- Source information
^^^^^^^^

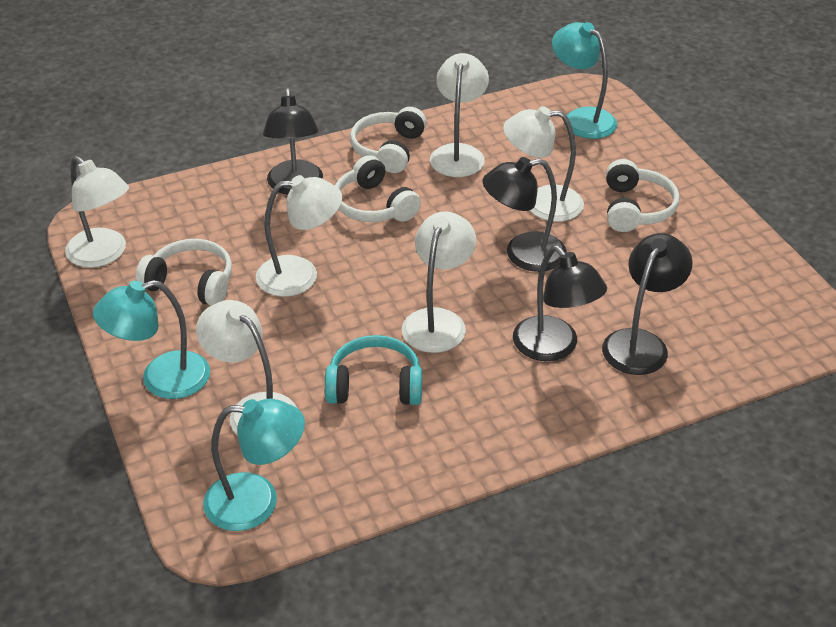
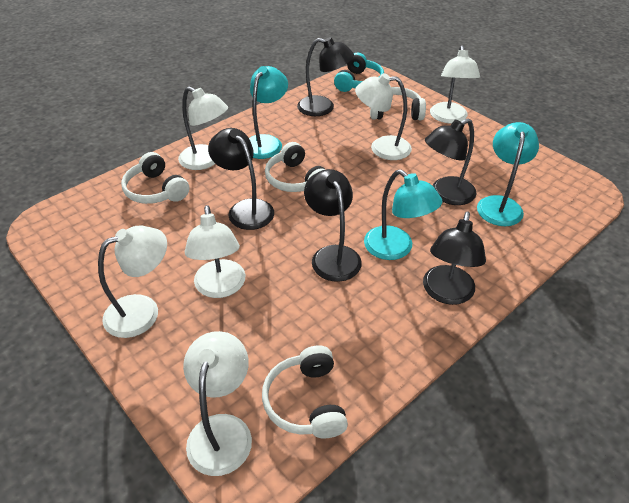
black lamp: 4 -> 5

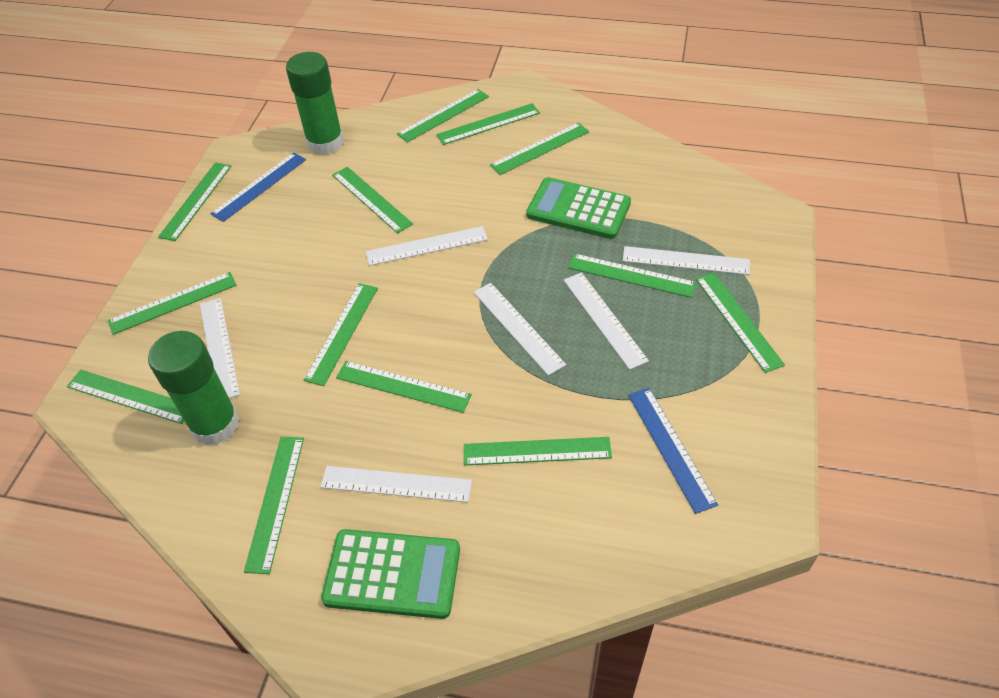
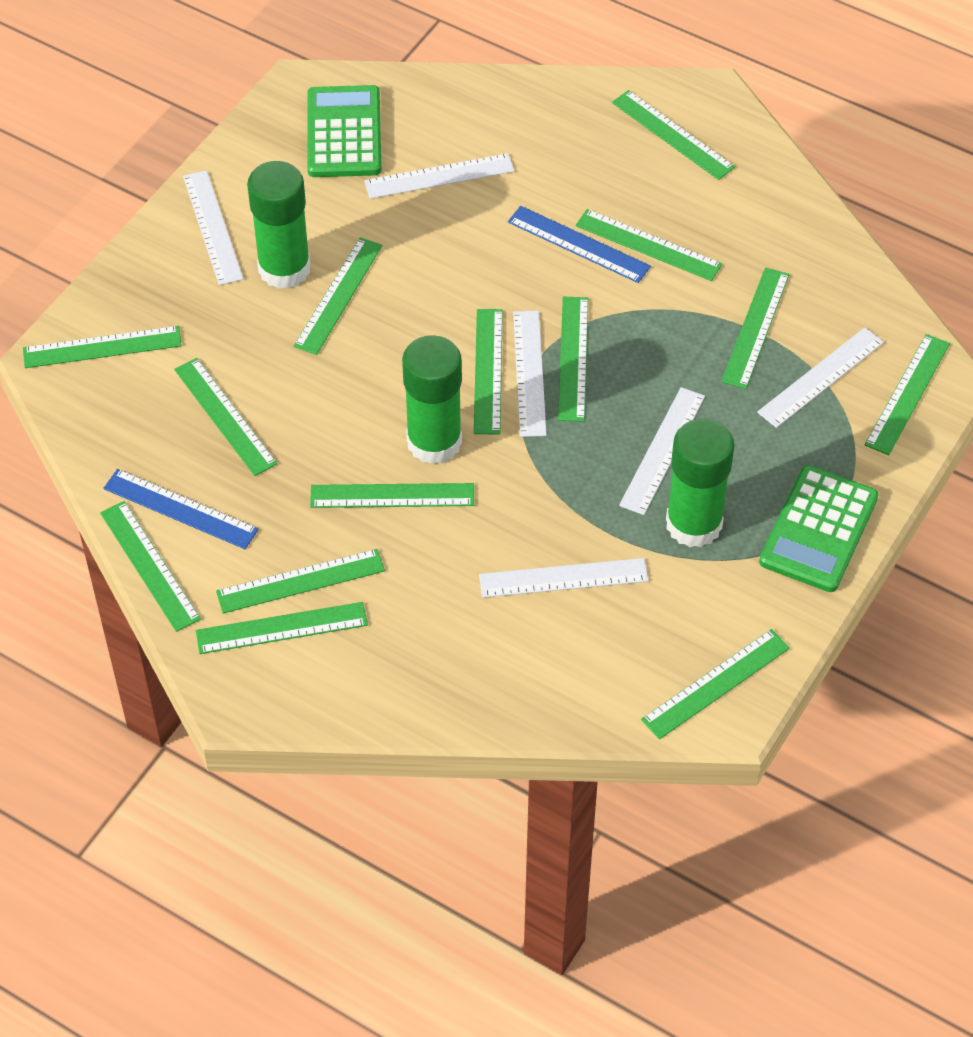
green glue stick: 2 -> 3
green ruler: 13 -> 14

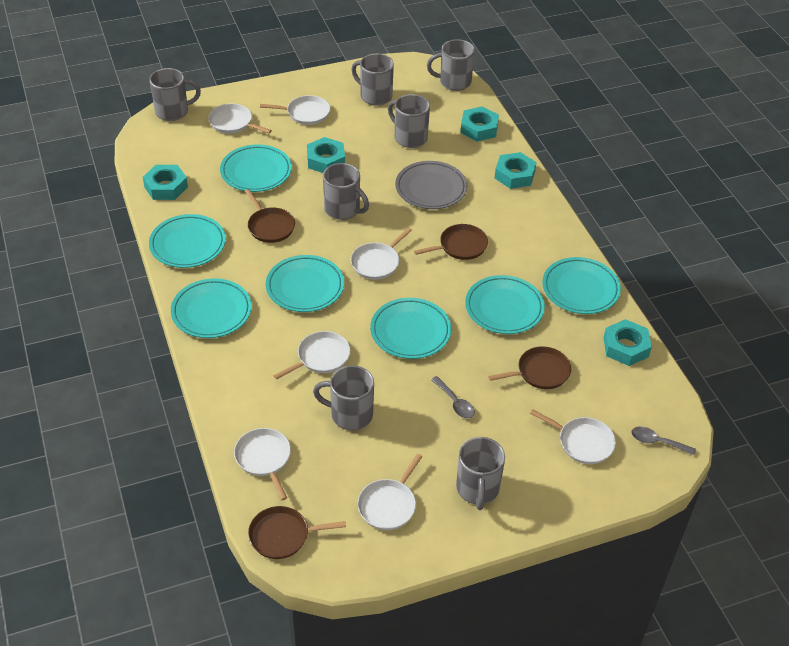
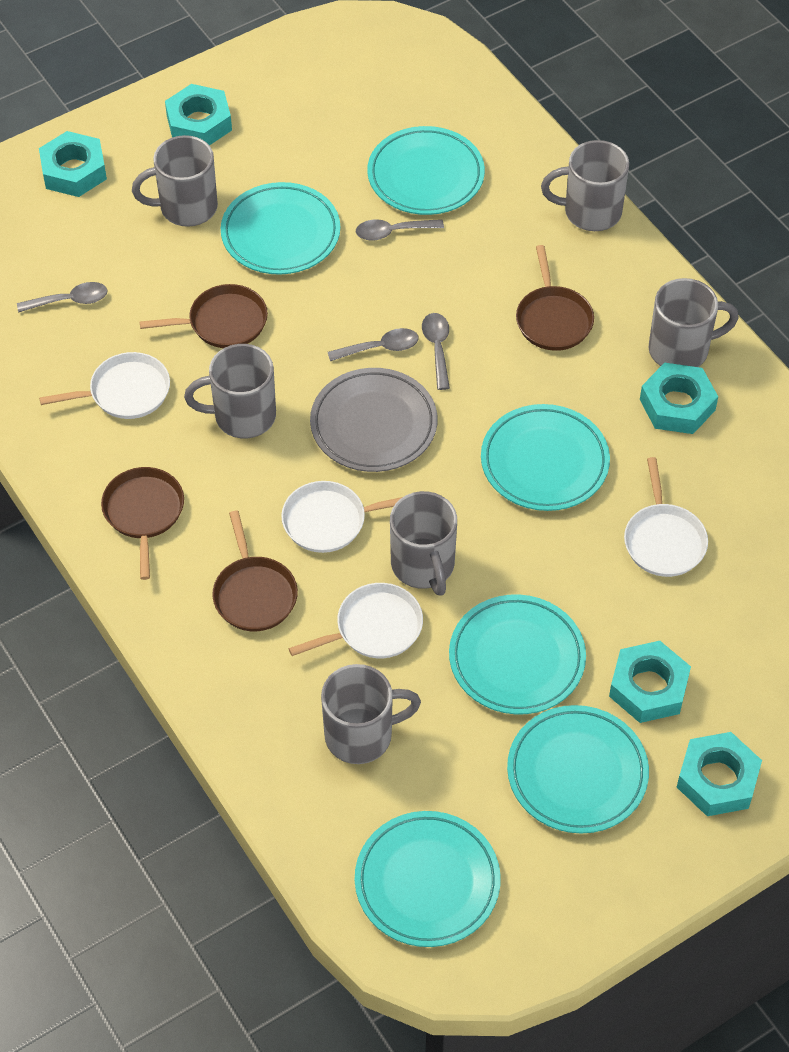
grey mug: 7 -> 6
grey spoon: 2 -> 4
turquoise plate: 7 -> 6
white pan: 7 -> 4

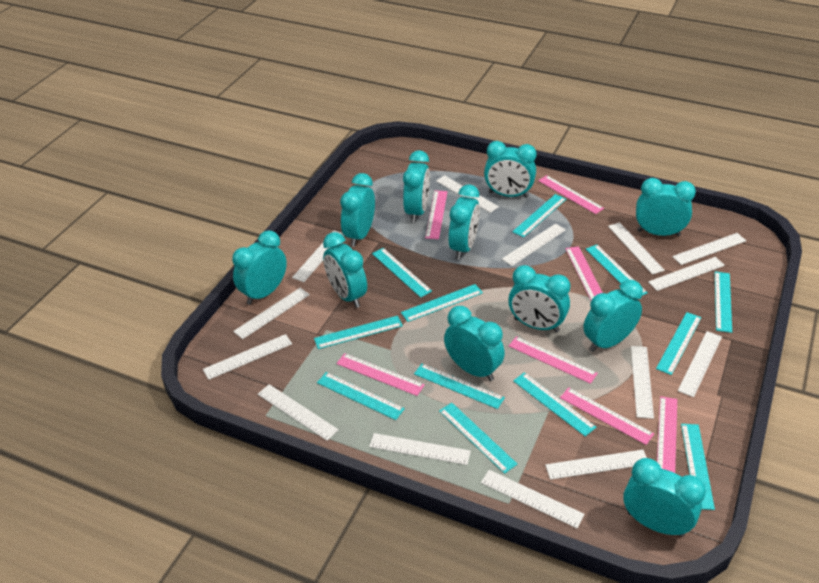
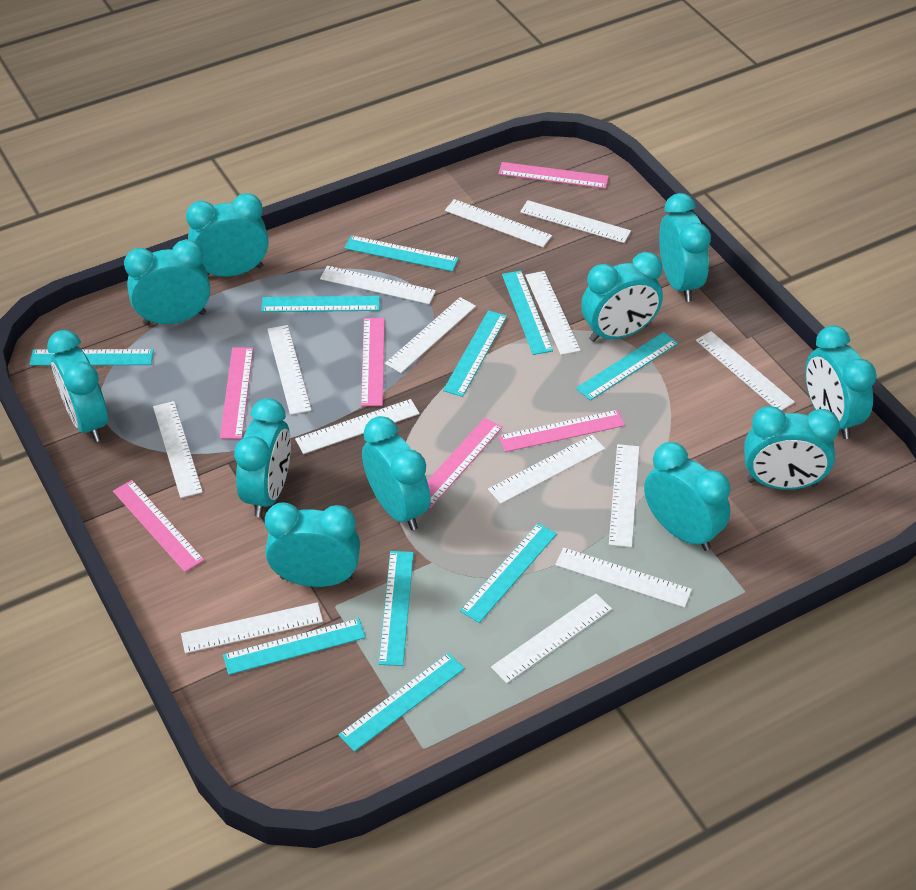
pink ruler: 7 -> 6
turquoise ruler: 12 -> 10

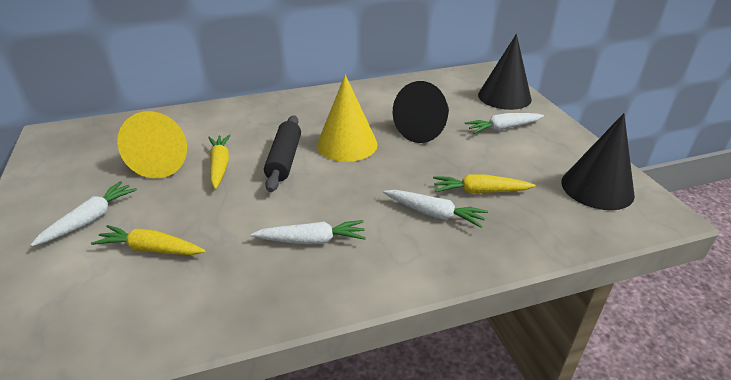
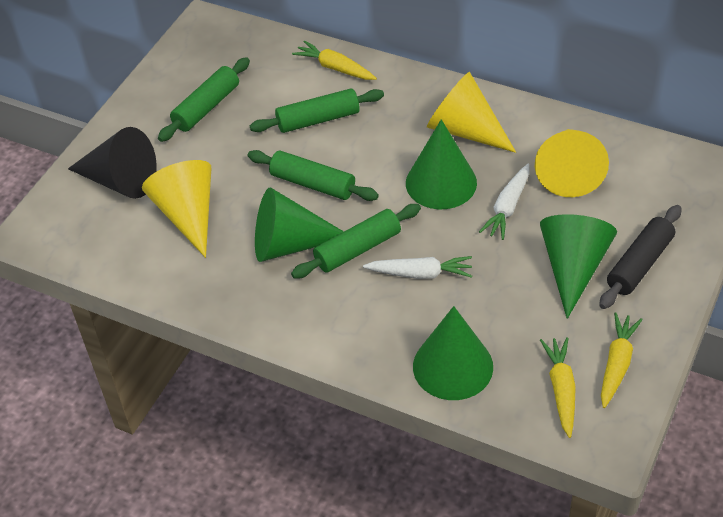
black cone: 3 -> 1
green cone: 0 -> 4
green rolling pin: 0 -> 4
white carrot: 4 -> 2
yellow cone: 2 -> 3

^^^^^^^^

- The task
Read the listing. Copy each line that has the word "turquoise" in it.

- Response to the exercise
turquoise plate: 7 -> 6
turquoise ruler: 12 -> 10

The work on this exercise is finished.